(Collected data)
============

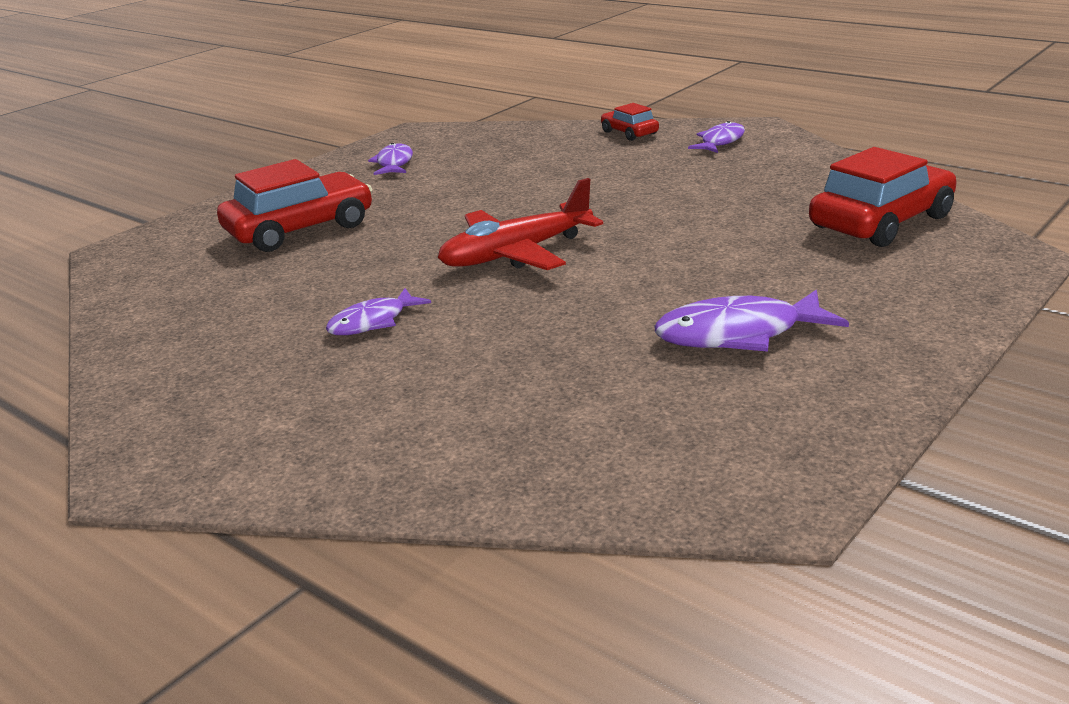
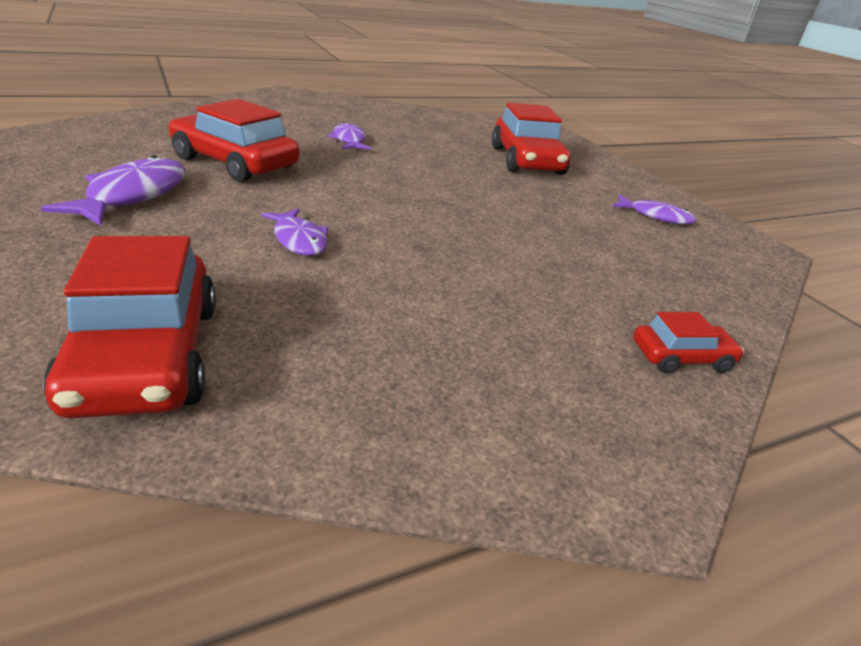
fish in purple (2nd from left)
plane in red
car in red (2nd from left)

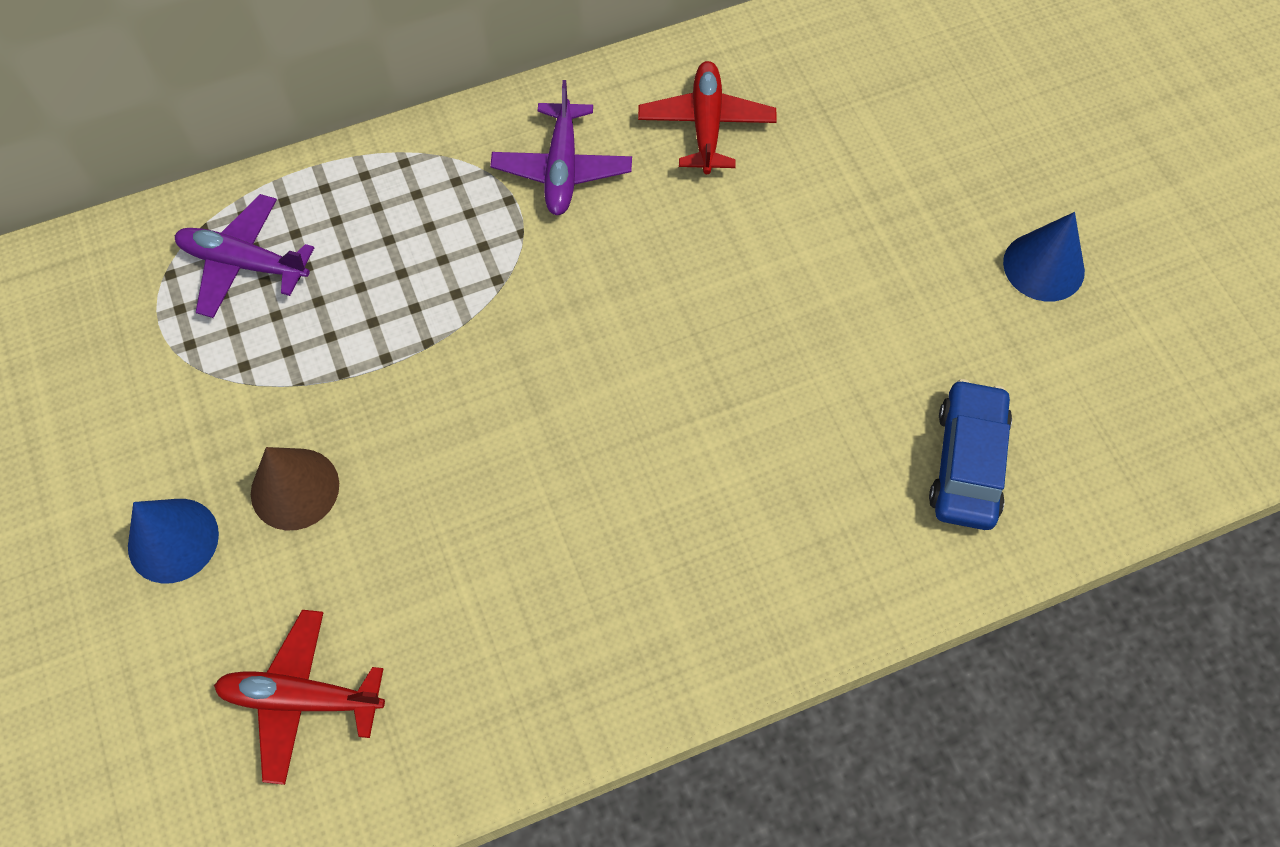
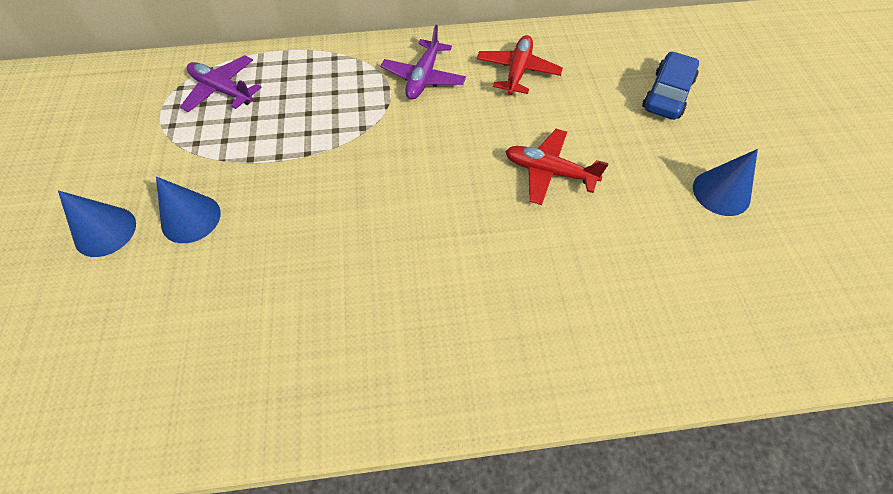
car in blue
cone in blue (2nd from left)
plane in red (2nd from left)

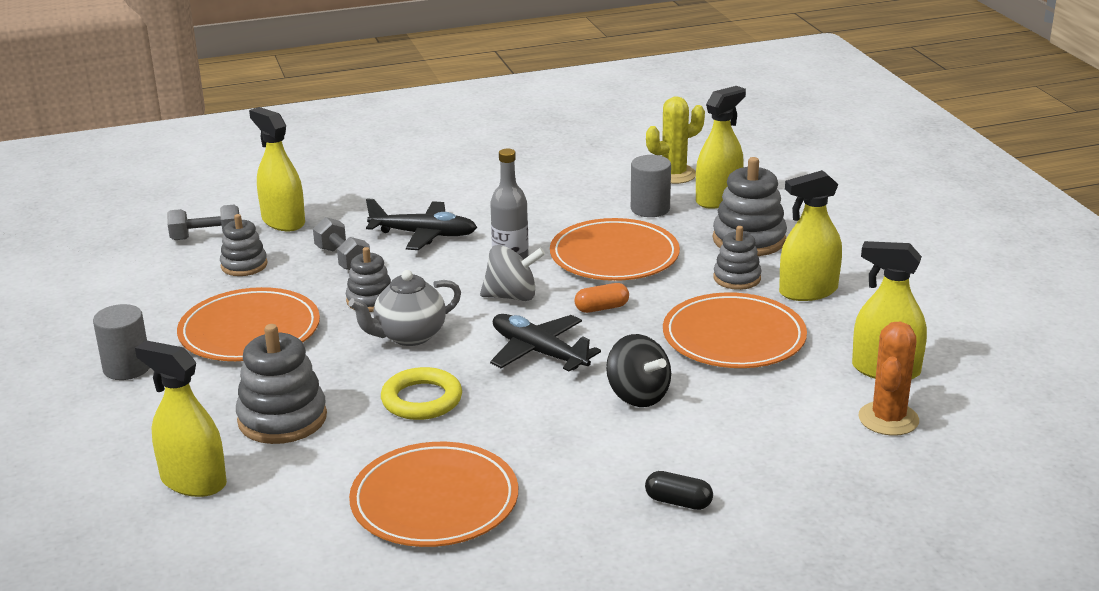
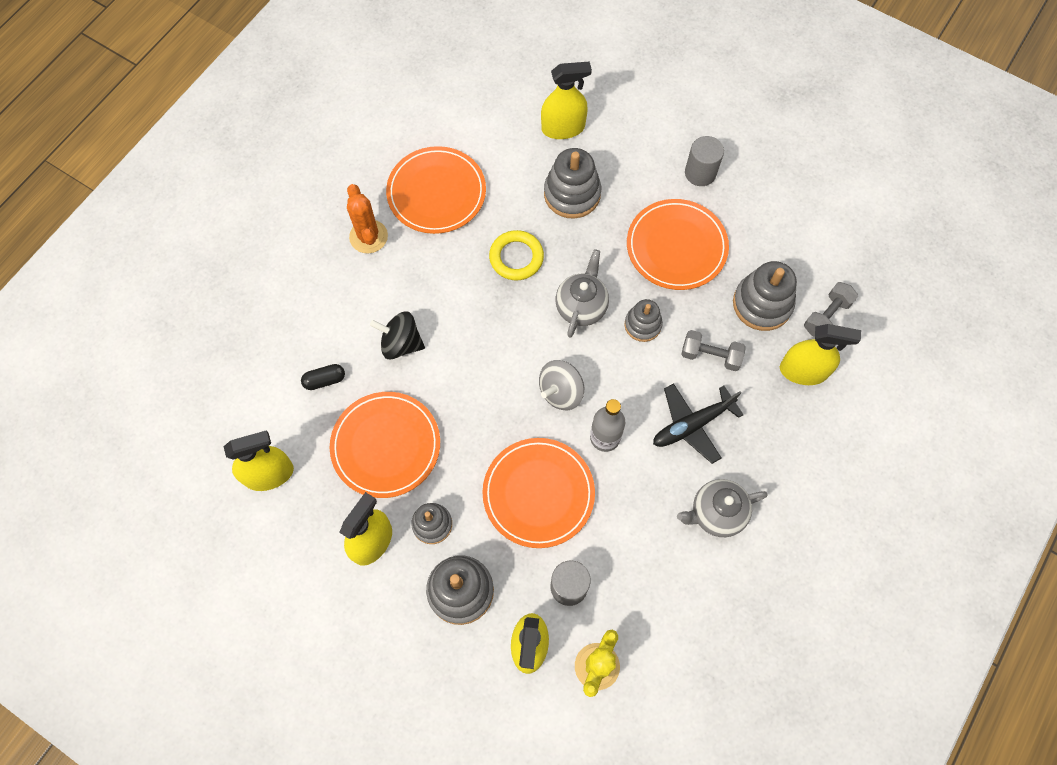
stacking toy in grey (5th from left)
capsule in orange
plane in black (2nd from left in the first image)
cactus in orange
capsule in black
teapot in grey (2nd from left)

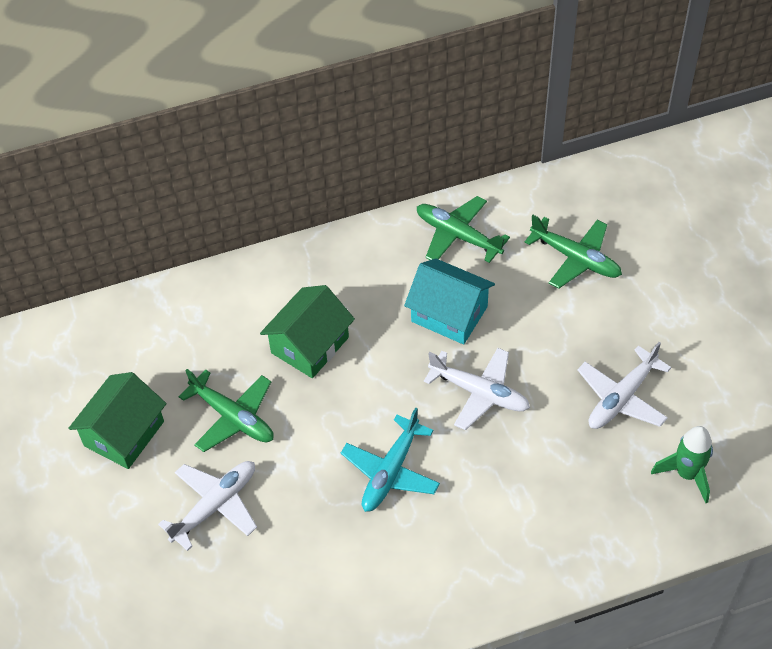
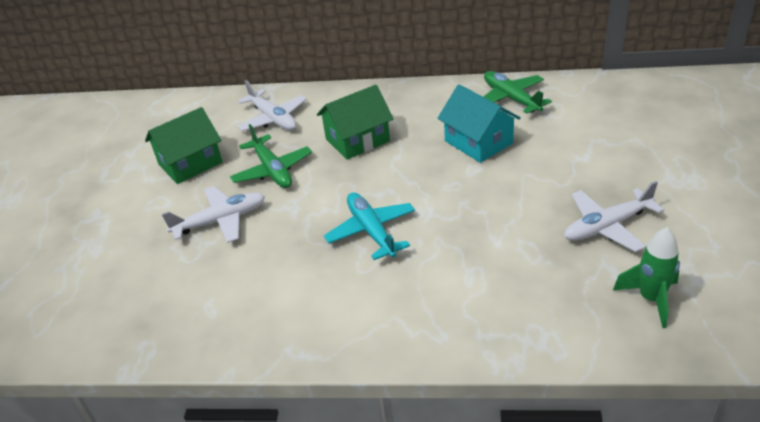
plane in green (3rd from left in the first image)
plane in white (2nd from left)
plane in turquoise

============

» Work task
The records above should be retyped in full and exactly; omit the pictures.

» Reply to the exercise
fish in purple (2nd from left)
plane in red
car in red (2nd from left)

car in blue
cone in blue (2nd from left)
plane in red (2nd from left)

stacking toy in grey (5th from left)
capsule in orange
plane in black (2nd from left in the first image)
cactus in orange
capsule in black
teapot in grey (2nd from left)

plane in green (3rd from left in the first image)
plane in white (2nd from left)
plane in turquoise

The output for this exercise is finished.